### Instructions to follow
Beneath this instruction is a block of data; output from it exactly the lines that run from the one containing "now: notebook (red)" through the one containing "in_first: [306, 228, 102, 90]", inclusive.

%%

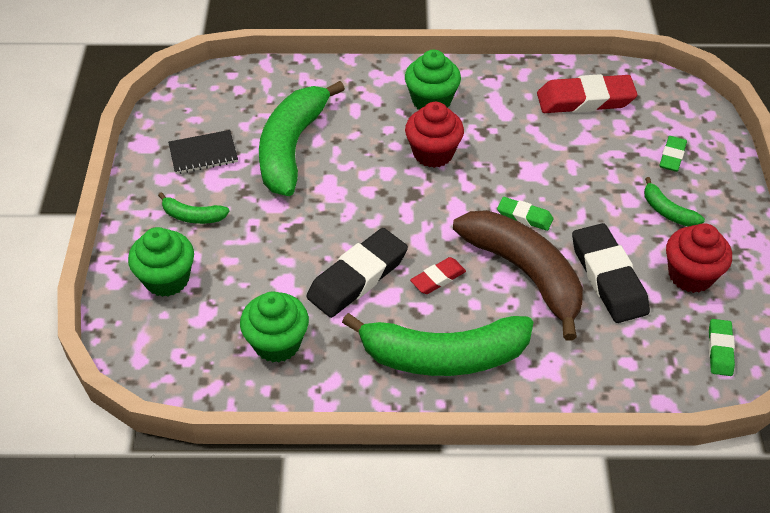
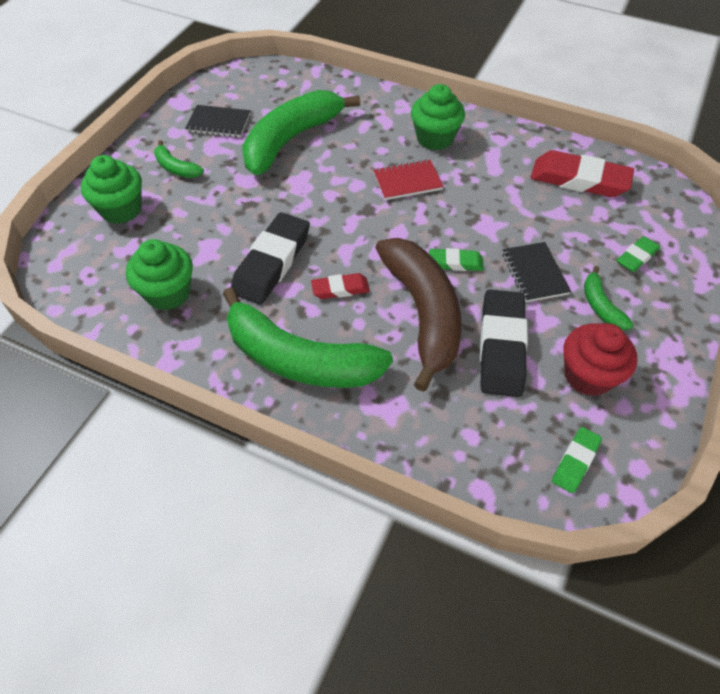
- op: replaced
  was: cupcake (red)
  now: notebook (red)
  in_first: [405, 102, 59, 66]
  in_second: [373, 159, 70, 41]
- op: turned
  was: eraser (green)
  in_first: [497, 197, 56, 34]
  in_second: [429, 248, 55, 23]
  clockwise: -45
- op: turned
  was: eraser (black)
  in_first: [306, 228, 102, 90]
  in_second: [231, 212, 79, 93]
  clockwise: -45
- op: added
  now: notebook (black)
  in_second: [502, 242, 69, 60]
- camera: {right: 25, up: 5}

%%

### Output for this exercise
  now: notebook (red)
  in_first: [405, 102, 59, 66]
  in_second: [373, 159, 70, 41]
- op: turned
  was: eraser (green)
  in_first: [497, 197, 56, 34]
  in_second: [429, 248, 55, 23]
  clockwise: -45
- op: turned
  was: eraser (black)
  in_first: [306, 228, 102, 90]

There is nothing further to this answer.